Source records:
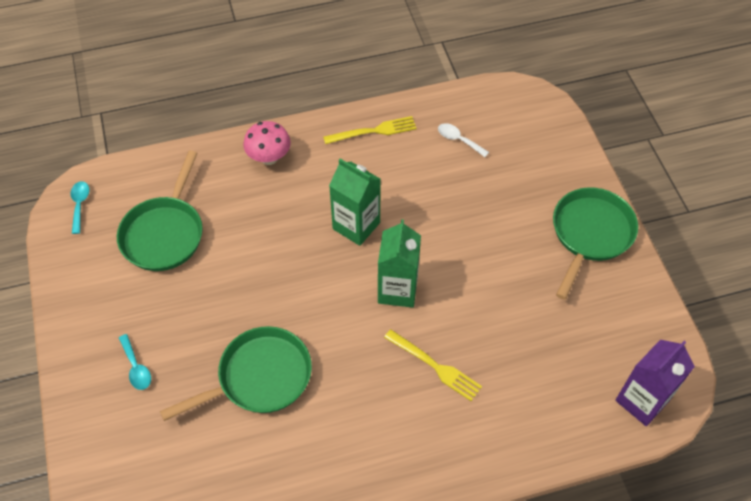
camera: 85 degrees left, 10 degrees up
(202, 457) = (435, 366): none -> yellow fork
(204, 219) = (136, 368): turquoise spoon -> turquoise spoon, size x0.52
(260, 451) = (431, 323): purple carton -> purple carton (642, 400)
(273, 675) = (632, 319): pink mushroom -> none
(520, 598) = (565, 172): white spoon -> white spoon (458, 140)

## WHAT THE TASK ASKS
Repeat the records above word for word, keeping no pictures in the copy.

## WRITTEN SOLUTION
camera: 85 degrees left, 10 degrees up
(202, 457) = (435, 366): none -> yellow fork
(204, 219) = (136, 368): turquoise spoon -> turquoise spoon, size x0.52
(260, 451) = (431, 323): purple carton -> purple carton (642, 400)
(273, 675) = (632, 319): pink mushroom -> none
(520, 598) = (565, 172): white spoon -> white spoon (458, 140)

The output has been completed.